▸ Data for this task
=====

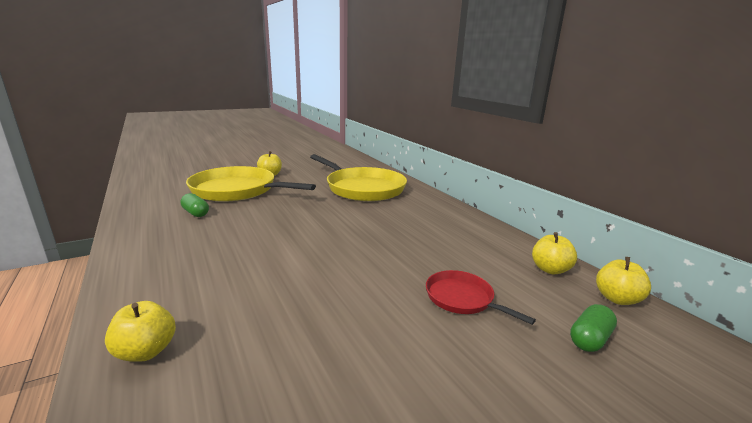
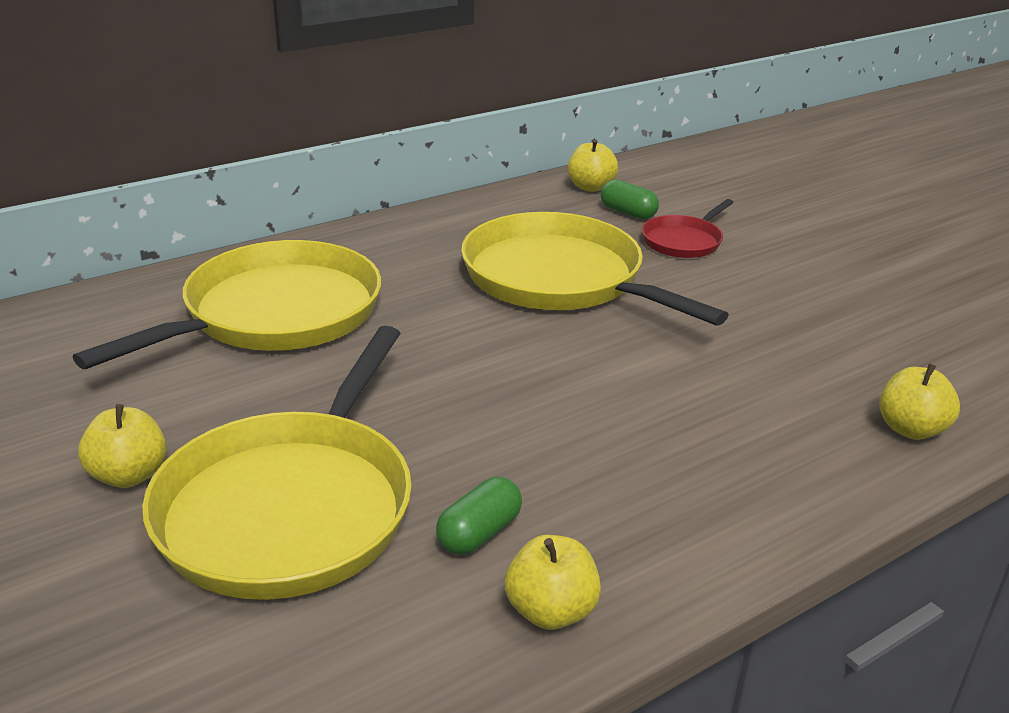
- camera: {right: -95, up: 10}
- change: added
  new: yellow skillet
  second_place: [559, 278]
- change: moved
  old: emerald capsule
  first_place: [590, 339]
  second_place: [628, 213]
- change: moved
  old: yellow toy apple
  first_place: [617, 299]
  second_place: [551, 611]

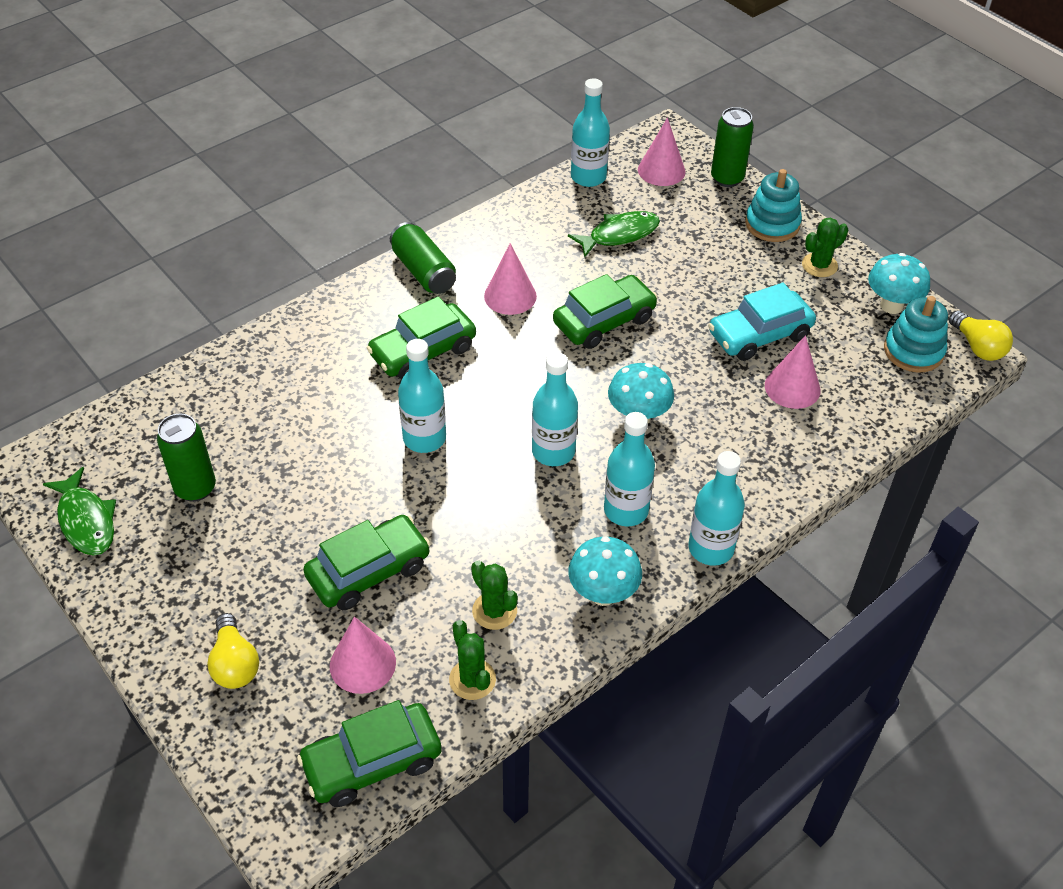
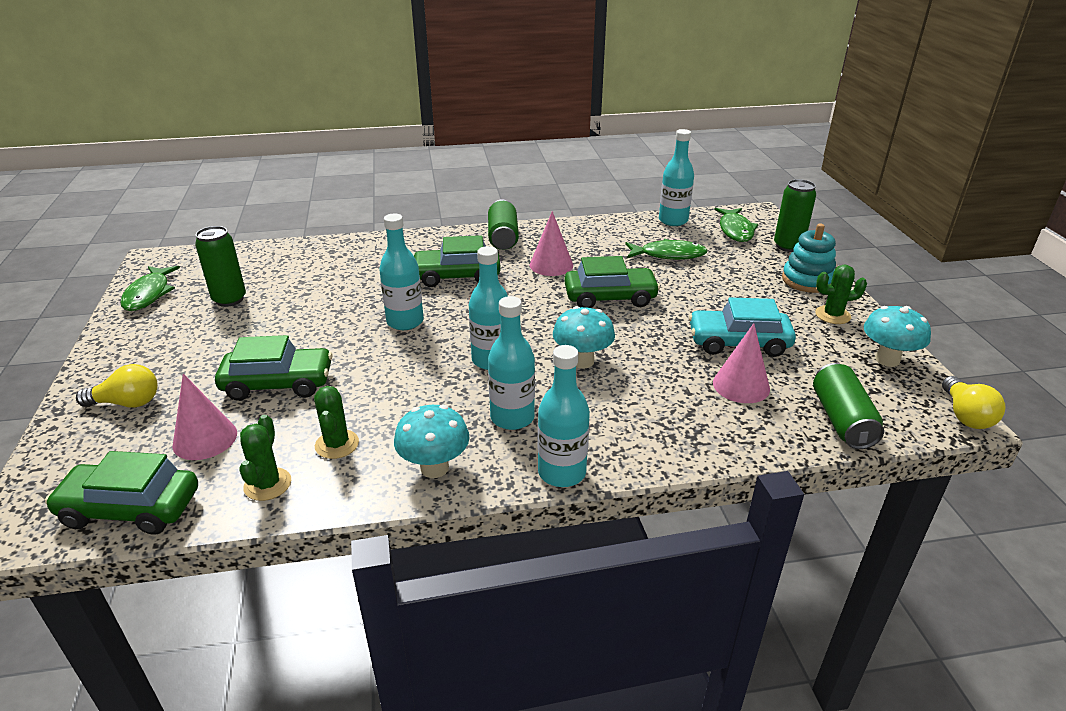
- camera: {right: 30, up: -15}
- change: removed
  old: teal stacking rings
  first_place: [913, 351]
- change: added
  new: emerald can
  second_place: [842, 420]
- change: replaced
  old: pink solid cone
  new: emerald fish
  first_place: [661, 170]
  second_place: [735, 230]
- change: turned
  old: yellow lightbulb
  first_place: [235, 664]
  second_place: [127, 403]
  degrees: -105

=====

▸ Brief
Working from the lines above, reproduce the material exactly and exclude its pictures.

▸ Reply to the exercise
- camera: {right: -95, up: 10}
- change: added
  new: yellow skillet
  second_place: [559, 278]
- change: moved
  old: emerald capsule
  first_place: [590, 339]
  second_place: [628, 213]
- change: moved
  old: yellow toy apple
  first_place: [617, 299]
  second_place: [551, 611]

- camera: {right: 30, up: -15}
- change: removed
  old: teal stacking rings
  first_place: [913, 351]
- change: added
  new: emerald can
  second_place: [842, 420]
- change: replaced
  old: pink solid cone
  new: emerald fish
  first_place: [661, 170]
  second_place: [735, 230]
- change: turned
  old: yellow lightbulb
  first_place: [235, 664]
  second_place: [127, 403]
  degrees: -105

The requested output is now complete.